Directions for this task:
Your reply should hold exactly the lines from the one that contains "D205: LED orange" through the end of the data. Repeat them word for word.

Edit difference data:
* * * * * * * * *

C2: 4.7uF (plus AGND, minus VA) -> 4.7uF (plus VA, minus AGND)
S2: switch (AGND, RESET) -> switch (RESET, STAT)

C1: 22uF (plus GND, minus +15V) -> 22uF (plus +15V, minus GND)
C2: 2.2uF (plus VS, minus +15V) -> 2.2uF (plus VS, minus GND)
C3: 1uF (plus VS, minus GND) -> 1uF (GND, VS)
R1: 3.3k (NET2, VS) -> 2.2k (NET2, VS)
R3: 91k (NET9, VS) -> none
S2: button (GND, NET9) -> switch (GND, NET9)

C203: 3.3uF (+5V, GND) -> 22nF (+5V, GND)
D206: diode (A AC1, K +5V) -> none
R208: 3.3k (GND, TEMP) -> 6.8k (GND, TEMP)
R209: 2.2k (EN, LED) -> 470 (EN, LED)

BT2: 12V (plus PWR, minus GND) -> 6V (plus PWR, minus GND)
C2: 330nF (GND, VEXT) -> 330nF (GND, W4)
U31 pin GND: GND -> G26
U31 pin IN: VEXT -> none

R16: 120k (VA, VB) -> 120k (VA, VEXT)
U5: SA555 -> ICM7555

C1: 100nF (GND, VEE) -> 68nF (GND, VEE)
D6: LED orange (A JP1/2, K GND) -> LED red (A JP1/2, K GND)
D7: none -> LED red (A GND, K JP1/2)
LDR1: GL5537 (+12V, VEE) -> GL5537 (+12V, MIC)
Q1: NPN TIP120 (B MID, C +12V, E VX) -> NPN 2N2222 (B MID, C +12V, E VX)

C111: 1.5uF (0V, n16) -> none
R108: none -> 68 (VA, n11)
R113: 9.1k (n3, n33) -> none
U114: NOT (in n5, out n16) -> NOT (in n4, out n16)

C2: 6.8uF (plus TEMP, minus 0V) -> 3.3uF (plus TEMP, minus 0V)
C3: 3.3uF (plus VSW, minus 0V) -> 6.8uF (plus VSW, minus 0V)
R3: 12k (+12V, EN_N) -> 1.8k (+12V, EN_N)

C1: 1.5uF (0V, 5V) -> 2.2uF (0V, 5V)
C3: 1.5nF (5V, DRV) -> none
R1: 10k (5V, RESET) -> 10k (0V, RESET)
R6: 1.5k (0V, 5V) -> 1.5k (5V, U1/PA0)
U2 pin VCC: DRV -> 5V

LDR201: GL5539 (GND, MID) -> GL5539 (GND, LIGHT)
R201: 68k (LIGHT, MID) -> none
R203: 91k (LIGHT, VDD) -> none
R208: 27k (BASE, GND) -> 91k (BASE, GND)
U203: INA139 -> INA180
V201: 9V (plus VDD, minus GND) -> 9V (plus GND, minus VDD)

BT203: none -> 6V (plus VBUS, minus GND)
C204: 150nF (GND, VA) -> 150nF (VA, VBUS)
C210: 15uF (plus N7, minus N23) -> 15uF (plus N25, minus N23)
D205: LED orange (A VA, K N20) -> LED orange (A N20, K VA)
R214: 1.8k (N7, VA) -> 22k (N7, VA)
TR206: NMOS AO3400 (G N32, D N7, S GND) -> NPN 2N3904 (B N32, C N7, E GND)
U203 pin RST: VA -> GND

* * * * * * * * *

Output:
D205: LED orange (A VA, K N20) -> LED orange (A N20, K VA)
R214: 1.8k (N7, VA) -> 22k (N7, VA)
TR206: NMOS AO3400 (G N32, D N7, S GND) -> NPN 2N3904 (B N32, C N7, E GND)
U203 pin RST: VA -> GND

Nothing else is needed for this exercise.